==== Material to process

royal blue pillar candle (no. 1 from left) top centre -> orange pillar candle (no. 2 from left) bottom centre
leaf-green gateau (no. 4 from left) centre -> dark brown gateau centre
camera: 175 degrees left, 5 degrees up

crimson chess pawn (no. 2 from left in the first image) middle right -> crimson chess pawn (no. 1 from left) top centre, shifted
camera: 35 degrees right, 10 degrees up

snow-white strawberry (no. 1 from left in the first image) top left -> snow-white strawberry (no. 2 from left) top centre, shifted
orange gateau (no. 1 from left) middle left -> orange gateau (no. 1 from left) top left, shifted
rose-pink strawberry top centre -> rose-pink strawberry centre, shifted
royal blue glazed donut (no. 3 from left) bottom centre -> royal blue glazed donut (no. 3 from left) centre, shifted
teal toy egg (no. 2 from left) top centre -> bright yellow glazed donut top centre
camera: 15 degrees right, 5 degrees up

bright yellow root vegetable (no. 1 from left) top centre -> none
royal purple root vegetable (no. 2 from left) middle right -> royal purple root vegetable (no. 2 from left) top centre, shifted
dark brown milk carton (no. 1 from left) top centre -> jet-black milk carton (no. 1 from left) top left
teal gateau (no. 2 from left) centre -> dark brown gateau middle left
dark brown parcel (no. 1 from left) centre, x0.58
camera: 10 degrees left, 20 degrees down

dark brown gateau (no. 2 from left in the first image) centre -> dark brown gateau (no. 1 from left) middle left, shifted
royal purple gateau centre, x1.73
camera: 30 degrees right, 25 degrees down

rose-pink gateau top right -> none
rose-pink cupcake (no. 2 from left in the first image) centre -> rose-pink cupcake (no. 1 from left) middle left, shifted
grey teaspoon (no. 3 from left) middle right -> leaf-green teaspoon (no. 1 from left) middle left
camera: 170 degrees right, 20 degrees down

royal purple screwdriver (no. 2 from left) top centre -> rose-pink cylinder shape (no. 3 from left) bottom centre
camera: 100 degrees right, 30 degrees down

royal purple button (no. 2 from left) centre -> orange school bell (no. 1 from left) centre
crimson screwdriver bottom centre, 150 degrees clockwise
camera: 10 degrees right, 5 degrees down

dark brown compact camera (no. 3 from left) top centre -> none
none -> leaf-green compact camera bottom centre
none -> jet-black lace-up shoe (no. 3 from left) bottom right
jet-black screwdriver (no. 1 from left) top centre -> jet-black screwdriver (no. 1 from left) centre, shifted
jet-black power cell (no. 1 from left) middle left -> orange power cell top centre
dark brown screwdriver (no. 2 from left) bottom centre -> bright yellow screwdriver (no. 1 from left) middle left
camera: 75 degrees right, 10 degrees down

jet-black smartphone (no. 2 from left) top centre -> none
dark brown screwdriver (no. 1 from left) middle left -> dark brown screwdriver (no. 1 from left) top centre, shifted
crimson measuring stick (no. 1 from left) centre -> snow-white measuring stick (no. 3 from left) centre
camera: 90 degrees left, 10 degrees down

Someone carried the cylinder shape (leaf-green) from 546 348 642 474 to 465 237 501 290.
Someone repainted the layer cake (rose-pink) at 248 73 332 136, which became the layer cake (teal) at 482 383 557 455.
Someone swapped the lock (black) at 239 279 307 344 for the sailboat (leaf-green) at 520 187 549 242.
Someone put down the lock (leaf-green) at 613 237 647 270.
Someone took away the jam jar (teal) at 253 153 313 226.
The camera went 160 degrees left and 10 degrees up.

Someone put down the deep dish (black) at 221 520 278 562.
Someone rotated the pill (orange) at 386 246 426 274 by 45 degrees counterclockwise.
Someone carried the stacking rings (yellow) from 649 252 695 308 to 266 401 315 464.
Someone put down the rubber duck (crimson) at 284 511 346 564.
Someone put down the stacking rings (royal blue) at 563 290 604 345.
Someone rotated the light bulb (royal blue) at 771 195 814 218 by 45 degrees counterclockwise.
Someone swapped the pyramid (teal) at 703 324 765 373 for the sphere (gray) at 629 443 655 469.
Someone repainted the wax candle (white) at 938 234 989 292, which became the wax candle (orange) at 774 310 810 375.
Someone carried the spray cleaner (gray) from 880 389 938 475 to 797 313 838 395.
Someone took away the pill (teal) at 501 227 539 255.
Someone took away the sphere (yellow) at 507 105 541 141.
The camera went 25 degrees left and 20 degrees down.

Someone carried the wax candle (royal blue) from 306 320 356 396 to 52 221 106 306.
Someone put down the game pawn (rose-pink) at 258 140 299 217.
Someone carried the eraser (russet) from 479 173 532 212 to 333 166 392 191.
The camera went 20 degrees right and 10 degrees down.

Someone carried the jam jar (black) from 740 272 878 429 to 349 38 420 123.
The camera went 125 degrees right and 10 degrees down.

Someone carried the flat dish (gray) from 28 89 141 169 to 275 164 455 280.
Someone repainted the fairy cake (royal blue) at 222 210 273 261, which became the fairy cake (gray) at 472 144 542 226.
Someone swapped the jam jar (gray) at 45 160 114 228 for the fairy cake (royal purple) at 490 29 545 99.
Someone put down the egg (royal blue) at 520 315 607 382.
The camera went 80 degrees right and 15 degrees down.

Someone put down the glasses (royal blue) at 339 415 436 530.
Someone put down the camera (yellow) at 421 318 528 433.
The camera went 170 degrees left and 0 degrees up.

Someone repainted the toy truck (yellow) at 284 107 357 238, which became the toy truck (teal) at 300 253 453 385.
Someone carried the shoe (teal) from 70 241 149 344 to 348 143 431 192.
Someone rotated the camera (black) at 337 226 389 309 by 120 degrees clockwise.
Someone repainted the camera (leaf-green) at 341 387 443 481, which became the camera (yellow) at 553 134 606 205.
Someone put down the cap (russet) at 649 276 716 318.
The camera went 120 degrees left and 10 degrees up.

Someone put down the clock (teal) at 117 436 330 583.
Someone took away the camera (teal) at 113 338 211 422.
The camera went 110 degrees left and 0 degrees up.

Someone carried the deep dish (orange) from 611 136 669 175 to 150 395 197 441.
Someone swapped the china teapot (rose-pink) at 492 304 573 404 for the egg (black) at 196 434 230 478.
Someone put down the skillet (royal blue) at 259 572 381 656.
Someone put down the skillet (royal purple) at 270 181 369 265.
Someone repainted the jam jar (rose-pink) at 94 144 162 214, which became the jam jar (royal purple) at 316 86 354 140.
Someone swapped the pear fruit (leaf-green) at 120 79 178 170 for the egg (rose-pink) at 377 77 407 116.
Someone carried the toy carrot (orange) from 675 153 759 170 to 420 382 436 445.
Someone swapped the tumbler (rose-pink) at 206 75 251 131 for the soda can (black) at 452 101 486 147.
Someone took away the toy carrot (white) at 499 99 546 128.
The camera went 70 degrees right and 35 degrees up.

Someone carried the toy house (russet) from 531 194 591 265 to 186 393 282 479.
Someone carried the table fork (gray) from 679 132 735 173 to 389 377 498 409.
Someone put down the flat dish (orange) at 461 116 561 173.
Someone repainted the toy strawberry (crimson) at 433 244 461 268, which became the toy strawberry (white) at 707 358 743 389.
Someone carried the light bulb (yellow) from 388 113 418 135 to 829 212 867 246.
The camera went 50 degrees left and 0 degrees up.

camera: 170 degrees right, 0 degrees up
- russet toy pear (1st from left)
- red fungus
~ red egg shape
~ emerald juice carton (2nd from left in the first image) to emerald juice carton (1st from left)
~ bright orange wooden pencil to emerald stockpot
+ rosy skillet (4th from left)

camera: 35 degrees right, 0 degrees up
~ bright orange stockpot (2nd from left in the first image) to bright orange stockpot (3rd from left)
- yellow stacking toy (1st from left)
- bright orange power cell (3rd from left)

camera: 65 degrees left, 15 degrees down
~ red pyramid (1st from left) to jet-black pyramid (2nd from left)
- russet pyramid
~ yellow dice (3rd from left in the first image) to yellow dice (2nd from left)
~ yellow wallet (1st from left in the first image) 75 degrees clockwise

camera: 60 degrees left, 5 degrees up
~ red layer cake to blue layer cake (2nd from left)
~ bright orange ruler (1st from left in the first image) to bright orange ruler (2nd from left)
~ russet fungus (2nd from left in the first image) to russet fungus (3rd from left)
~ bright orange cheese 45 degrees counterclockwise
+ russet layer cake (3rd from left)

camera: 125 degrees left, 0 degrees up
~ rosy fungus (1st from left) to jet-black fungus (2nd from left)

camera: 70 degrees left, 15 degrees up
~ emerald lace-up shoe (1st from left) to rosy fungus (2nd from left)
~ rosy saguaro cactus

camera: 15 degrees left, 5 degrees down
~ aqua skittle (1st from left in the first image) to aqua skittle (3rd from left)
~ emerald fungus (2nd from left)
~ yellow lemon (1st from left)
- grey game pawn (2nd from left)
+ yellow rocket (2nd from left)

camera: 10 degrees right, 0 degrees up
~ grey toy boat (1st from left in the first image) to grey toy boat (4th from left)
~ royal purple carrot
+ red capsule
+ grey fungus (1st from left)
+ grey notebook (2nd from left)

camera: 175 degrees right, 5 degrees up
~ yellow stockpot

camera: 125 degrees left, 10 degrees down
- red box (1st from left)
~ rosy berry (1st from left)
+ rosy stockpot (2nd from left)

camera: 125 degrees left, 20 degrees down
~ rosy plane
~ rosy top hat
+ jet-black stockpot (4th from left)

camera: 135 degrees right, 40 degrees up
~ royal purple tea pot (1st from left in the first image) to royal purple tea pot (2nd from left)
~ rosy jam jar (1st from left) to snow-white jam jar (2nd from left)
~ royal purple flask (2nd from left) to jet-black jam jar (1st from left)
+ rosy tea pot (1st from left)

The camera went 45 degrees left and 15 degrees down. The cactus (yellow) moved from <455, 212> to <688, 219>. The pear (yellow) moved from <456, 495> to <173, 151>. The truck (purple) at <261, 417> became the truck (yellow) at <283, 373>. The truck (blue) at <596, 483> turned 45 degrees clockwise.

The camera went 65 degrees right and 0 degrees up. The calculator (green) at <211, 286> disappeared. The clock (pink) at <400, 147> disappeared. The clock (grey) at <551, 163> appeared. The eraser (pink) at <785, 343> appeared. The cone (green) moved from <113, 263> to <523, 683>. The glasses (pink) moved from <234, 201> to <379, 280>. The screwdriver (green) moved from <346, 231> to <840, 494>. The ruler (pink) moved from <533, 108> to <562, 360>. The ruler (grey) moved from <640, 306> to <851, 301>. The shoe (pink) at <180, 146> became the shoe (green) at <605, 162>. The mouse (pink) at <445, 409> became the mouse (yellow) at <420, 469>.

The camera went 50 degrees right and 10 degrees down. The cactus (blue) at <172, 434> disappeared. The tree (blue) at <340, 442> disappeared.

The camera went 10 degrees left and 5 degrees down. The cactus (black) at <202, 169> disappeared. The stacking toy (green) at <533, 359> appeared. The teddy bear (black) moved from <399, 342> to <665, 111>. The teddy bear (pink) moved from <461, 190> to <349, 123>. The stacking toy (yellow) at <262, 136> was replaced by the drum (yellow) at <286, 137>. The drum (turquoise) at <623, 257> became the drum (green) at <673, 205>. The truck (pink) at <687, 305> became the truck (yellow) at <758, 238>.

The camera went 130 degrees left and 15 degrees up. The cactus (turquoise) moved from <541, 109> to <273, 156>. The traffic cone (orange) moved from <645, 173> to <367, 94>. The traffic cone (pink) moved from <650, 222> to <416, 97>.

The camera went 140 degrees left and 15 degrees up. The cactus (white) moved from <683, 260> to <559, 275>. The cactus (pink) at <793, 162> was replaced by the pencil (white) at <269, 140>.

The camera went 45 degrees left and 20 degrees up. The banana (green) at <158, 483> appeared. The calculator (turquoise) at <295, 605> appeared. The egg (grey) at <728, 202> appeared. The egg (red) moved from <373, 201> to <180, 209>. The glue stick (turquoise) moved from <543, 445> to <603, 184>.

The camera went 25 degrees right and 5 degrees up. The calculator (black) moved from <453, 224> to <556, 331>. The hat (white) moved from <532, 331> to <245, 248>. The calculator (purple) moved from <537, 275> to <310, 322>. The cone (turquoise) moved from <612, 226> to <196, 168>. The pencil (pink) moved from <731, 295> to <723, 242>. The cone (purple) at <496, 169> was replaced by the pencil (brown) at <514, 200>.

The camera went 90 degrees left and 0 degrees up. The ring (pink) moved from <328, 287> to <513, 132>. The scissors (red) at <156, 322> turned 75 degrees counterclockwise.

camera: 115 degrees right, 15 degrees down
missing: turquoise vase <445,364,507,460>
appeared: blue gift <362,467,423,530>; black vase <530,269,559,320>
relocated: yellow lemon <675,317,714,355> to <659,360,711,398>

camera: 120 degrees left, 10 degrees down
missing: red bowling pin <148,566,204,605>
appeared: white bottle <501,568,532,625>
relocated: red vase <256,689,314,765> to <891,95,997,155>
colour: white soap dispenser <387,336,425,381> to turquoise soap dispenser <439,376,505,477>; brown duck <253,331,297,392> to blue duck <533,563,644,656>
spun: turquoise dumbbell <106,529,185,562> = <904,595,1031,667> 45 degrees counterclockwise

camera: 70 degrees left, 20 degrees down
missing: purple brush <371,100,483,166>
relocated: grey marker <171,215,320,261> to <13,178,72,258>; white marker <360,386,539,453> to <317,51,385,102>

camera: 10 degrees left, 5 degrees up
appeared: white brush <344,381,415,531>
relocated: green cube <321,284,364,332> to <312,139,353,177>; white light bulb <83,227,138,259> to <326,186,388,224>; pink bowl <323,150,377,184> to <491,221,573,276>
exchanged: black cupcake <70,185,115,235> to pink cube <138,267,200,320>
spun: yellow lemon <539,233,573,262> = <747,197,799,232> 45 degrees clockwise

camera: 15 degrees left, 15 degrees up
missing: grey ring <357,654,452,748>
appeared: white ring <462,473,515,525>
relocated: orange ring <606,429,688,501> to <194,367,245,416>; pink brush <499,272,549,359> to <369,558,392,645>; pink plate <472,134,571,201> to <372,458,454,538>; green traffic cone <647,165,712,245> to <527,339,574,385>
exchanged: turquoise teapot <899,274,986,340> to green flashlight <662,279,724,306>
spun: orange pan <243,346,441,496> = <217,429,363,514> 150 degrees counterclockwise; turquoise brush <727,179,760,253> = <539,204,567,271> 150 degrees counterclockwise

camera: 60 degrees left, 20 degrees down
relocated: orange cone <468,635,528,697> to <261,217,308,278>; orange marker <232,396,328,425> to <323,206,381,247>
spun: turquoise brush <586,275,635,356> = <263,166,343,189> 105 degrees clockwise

========

◆ Description of the task ◆
Please reproduce exactly the lines from the first one of the records above through the line containing "leaf-green gateau (no.", both included, and nothing else.

◆ Task answer ◆
royal blue pillar candle (no. 1 from left) top centre -> orange pillar candle (no. 2 from left) bottom centre
leaf-green gateau (no. 4 from left) centre -> dark brown gateau centre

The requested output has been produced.